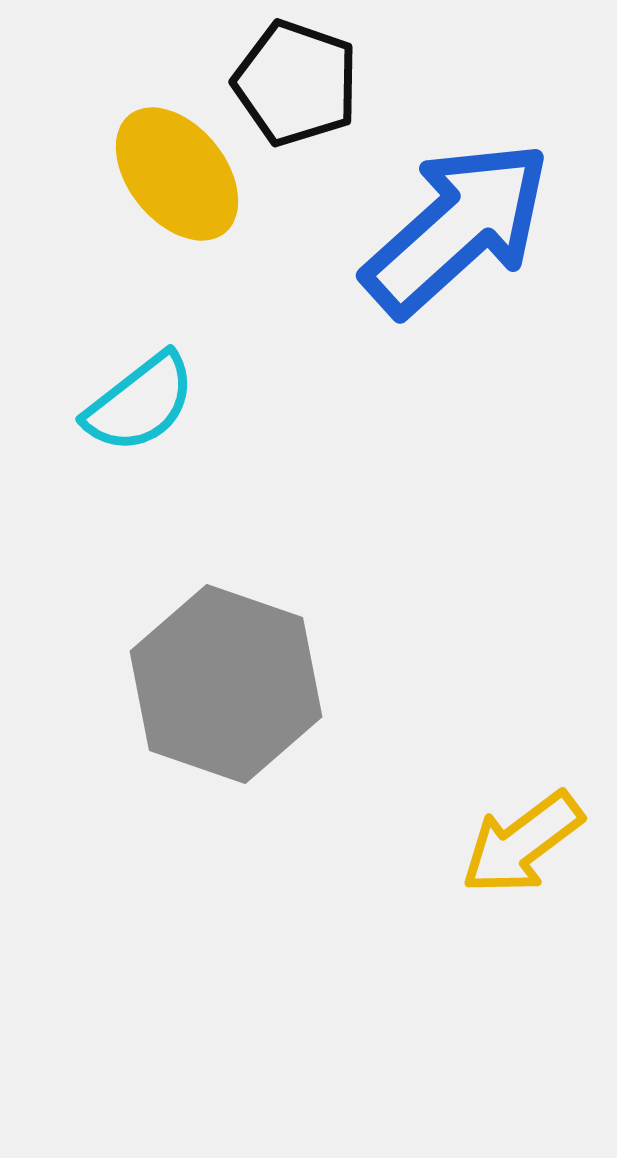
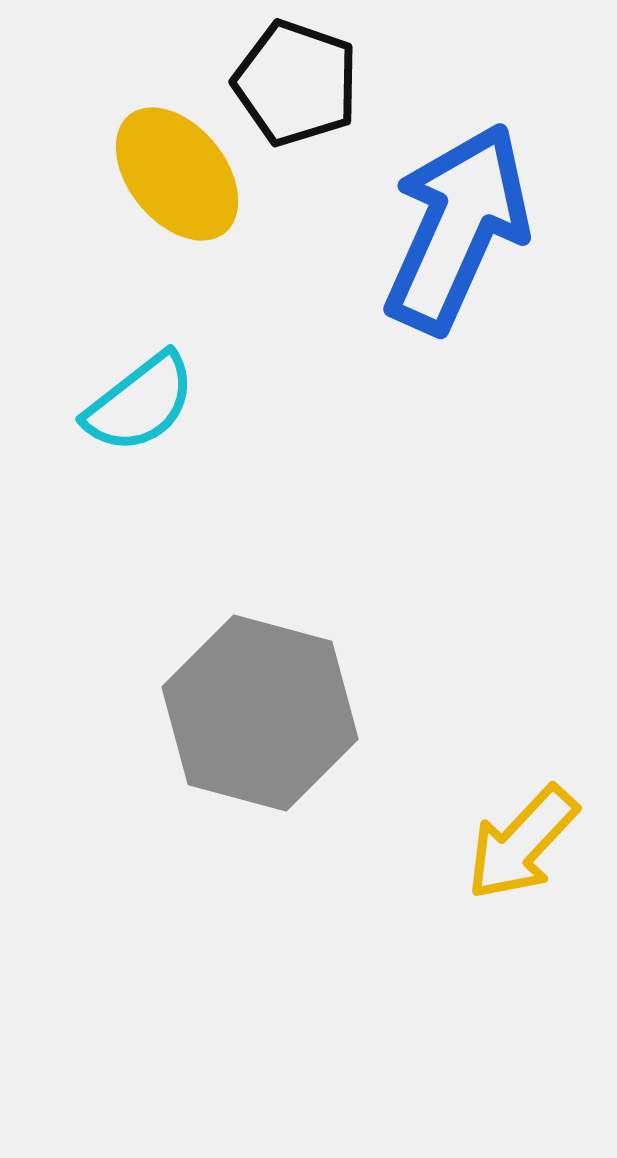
blue arrow: rotated 24 degrees counterclockwise
gray hexagon: moved 34 px right, 29 px down; rotated 4 degrees counterclockwise
yellow arrow: rotated 10 degrees counterclockwise
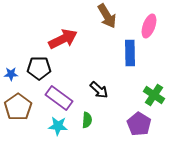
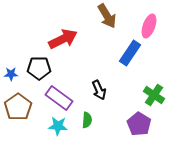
blue rectangle: rotated 35 degrees clockwise
black arrow: rotated 24 degrees clockwise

────────────────────

#### ASSIGNED TASK:
Repeat the records above exactly, leaving out the pictures.

#### RESULT OF THIS TASK:
blue arrow: rotated 24 degrees counterclockwise
gray hexagon: moved 34 px right, 29 px down; rotated 4 degrees counterclockwise
yellow arrow: rotated 10 degrees counterclockwise
blue rectangle: rotated 35 degrees clockwise
black arrow: rotated 24 degrees clockwise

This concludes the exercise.